## Directions for this task
Would you please transcribe, exactly as written, the lines of the entries below starting at the one that holds "J1 pin 2: +5V -> 0V" and ending at the one that holds "R4: 680 (NET2, NET17) -> 100 (NET2, NET17)", both included?

## Records provided
-=-=-=-=-
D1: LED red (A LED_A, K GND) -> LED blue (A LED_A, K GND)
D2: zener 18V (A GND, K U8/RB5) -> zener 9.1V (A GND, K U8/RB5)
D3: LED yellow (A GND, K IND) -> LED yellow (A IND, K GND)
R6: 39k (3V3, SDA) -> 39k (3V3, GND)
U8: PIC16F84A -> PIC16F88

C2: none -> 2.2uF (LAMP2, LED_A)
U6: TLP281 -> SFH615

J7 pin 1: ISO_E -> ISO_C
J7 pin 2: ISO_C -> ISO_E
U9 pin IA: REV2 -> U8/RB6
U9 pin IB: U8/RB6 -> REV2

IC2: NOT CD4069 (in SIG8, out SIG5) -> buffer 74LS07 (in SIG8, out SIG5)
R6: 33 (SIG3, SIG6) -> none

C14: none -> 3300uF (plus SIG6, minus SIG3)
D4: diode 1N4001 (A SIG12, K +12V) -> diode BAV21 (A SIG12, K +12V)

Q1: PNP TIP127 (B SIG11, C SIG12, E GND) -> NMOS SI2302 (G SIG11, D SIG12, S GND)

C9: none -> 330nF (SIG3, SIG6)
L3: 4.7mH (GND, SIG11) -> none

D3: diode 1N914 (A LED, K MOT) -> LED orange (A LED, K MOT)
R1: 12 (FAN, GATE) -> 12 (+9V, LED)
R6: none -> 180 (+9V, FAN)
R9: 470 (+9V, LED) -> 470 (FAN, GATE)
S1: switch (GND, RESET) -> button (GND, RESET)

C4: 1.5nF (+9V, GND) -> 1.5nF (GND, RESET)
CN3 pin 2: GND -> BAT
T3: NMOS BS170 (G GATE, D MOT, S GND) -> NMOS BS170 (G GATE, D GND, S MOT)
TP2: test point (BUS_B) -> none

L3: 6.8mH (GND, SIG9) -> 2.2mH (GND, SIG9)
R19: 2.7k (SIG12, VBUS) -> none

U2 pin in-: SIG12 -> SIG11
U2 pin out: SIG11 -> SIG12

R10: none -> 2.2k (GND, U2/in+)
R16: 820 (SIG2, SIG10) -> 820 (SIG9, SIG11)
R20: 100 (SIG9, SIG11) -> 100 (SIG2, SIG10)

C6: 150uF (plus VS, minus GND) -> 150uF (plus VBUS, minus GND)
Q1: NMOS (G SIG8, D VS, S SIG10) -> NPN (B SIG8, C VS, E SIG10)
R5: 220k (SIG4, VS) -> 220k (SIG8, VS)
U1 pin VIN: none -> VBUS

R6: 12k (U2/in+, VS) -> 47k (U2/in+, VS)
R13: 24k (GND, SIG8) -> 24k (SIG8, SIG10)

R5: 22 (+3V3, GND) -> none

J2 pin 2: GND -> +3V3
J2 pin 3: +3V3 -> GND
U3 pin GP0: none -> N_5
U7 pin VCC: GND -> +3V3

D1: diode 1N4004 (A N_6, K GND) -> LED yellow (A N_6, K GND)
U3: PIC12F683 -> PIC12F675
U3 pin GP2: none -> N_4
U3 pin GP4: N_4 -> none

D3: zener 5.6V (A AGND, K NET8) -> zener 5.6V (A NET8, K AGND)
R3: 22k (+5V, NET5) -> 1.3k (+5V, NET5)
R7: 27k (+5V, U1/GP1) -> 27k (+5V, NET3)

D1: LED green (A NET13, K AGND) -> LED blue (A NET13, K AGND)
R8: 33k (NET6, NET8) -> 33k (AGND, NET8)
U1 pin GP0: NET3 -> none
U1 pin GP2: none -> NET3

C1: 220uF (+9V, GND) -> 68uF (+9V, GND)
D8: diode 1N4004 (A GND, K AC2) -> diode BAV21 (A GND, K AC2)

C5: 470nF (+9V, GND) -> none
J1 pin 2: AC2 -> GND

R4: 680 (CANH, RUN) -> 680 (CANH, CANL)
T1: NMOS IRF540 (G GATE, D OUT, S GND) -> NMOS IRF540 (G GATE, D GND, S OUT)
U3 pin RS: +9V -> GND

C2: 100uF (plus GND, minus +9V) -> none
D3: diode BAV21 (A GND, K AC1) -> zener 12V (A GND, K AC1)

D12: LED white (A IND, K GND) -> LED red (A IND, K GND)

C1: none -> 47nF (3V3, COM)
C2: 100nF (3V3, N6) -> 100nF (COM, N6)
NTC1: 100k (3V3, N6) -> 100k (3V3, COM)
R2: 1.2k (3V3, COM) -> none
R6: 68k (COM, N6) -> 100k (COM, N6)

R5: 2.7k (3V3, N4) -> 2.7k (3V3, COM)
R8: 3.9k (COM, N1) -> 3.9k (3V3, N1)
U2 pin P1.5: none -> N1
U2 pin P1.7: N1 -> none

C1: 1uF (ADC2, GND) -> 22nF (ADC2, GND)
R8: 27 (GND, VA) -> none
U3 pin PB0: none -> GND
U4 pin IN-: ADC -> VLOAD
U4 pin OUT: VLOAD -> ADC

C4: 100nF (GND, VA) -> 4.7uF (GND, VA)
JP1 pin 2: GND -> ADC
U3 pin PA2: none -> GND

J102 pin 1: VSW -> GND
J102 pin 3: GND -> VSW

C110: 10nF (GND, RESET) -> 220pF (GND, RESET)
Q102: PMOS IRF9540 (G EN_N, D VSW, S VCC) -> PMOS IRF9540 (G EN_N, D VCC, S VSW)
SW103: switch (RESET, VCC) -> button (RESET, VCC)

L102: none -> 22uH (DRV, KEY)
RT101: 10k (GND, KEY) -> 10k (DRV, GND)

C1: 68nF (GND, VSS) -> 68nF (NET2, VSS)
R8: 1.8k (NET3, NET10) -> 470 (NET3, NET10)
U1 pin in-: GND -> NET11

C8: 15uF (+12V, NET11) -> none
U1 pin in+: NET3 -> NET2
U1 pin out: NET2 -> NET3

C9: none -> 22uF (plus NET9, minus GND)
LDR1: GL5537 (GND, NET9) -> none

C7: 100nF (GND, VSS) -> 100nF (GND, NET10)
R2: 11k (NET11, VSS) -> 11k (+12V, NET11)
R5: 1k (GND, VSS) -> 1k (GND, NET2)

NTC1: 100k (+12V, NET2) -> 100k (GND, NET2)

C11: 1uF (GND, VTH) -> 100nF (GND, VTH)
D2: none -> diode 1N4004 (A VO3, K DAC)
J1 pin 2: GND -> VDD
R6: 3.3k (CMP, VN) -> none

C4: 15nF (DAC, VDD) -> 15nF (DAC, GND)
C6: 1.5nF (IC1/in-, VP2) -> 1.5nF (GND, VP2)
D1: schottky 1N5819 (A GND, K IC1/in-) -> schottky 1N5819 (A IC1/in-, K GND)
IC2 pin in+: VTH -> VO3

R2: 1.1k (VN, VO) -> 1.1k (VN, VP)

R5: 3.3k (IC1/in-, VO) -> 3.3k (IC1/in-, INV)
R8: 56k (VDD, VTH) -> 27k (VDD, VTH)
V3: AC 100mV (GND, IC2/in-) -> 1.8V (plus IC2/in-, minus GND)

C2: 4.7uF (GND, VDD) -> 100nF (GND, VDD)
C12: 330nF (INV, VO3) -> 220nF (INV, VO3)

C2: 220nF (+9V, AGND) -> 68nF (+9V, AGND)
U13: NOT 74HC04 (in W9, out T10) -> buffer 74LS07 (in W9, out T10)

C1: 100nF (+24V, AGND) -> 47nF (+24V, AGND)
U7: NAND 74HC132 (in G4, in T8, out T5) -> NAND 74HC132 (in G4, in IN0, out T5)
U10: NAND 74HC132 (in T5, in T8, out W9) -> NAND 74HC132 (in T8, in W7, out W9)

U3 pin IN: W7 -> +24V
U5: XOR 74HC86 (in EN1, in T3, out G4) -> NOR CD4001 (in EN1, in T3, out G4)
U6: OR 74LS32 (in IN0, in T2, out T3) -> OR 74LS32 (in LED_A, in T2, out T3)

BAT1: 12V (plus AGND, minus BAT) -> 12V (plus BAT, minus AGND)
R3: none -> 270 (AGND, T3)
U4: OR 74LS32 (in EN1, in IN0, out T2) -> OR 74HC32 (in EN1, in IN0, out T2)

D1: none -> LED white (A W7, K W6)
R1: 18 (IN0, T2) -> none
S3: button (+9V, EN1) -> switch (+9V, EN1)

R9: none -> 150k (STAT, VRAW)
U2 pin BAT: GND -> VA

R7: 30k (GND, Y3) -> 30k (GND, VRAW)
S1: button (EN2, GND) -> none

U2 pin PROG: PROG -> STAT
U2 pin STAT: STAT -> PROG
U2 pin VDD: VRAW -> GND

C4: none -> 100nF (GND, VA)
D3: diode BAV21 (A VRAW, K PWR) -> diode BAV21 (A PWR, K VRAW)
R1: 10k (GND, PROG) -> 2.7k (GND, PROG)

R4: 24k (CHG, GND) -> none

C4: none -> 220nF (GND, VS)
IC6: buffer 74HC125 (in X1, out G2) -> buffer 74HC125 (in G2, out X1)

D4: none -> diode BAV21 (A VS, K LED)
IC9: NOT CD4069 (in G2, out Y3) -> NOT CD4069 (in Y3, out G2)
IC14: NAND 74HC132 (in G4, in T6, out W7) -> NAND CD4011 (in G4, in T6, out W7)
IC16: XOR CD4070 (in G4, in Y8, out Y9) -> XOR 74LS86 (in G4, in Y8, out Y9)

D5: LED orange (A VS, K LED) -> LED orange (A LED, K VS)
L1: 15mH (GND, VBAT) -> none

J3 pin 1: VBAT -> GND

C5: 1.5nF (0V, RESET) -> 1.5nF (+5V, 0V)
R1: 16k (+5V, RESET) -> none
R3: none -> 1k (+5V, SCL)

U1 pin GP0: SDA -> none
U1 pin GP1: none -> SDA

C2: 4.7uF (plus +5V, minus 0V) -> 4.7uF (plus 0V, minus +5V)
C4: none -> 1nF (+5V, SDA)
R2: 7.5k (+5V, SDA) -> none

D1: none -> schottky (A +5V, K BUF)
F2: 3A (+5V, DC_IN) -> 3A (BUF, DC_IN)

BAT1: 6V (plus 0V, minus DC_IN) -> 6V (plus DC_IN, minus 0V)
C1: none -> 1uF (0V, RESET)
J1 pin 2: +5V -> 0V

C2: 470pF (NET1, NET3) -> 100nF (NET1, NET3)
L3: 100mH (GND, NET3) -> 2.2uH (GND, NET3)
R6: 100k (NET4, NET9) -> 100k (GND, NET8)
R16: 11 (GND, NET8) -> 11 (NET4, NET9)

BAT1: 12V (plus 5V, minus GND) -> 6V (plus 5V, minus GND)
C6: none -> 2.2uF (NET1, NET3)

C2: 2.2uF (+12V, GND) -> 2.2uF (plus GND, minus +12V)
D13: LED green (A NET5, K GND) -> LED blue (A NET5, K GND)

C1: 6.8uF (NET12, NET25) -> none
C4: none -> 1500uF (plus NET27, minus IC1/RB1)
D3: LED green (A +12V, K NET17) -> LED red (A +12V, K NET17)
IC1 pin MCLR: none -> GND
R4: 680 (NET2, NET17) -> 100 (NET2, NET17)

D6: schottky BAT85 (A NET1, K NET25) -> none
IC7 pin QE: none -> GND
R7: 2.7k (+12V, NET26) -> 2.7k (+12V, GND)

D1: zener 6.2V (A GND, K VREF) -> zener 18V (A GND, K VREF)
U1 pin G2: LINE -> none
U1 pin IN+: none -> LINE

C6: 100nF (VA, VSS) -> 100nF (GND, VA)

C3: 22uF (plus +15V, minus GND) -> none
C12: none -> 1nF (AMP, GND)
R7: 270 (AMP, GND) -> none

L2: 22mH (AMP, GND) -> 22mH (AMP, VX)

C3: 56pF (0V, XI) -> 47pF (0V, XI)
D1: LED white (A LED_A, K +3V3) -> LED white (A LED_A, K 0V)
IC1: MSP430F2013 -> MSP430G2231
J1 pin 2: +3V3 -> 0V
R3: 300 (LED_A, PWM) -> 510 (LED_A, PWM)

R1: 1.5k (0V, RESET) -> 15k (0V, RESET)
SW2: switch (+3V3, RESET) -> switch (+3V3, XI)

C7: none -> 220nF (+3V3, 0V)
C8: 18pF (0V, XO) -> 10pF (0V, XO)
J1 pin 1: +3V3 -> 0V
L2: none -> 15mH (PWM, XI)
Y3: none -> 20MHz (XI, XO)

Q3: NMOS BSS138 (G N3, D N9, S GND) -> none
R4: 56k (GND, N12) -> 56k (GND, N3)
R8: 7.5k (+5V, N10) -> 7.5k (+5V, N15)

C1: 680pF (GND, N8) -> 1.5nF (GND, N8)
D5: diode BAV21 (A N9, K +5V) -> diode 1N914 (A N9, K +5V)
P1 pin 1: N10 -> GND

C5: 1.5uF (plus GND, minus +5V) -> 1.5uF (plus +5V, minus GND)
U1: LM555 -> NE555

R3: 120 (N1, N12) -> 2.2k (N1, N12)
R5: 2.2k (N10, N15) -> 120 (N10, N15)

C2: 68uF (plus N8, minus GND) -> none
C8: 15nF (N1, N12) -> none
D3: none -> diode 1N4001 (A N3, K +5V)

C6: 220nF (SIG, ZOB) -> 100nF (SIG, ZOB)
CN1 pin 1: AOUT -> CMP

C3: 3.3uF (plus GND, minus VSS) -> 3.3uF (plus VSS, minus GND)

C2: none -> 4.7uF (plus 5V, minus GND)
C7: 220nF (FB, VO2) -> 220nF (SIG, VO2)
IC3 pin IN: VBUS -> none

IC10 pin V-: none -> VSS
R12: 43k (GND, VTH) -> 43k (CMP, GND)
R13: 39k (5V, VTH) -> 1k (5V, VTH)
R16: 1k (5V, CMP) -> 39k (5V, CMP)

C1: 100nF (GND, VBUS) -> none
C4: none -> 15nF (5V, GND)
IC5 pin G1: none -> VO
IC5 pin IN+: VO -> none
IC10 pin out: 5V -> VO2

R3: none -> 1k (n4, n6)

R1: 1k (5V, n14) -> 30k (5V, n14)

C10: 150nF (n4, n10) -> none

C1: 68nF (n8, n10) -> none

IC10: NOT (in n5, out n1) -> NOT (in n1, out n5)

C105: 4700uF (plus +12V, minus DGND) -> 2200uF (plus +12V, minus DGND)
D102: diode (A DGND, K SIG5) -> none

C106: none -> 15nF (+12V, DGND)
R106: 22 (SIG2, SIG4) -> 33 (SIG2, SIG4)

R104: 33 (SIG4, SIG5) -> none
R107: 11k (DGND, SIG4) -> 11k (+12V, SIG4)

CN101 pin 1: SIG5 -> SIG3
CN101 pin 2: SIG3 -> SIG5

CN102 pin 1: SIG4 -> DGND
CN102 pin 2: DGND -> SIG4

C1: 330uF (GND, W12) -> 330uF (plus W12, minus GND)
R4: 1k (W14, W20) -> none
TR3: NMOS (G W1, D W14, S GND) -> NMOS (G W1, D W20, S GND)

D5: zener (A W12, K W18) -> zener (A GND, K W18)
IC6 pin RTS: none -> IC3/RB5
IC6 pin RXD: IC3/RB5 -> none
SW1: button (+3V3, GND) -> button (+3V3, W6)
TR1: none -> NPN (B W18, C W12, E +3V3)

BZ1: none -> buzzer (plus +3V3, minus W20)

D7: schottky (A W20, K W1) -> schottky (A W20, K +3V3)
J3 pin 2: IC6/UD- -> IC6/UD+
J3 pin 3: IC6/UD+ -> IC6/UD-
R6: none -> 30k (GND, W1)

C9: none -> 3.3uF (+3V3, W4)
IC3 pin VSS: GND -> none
-=-=-=-=-
## Response area
J1 pin 2: +5V -> 0V

C2: 470pF (NET1, NET3) -> 100nF (NET1, NET3)
L3: 100mH (GND, NET3) -> 2.2uH (GND, NET3)
R6: 100k (NET4, NET9) -> 100k (GND, NET8)
R16: 11 (GND, NET8) -> 11 (NET4, NET9)

BAT1: 12V (plus 5V, minus GND) -> 6V (plus 5V, minus GND)
C6: none -> 2.2uF (NET1, NET3)

C2: 2.2uF (+12V, GND) -> 2.2uF (plus GND, minus +12V)
D13: LED green (A NET5, K GND) -> LED blue (A NET5, K GND)

C1: 6.8uF (NET12, NET25) -> none
C4: none -> 1500uF (plus NET27, minus IC1/RB1)
D3: LED green (A +12V, K NET17) -> LED red (A +12V, K NET17)
IC1 pin MCLR: none -> GND
R4: 680 (NET2, NET17) -> 100 (NET2, NET17)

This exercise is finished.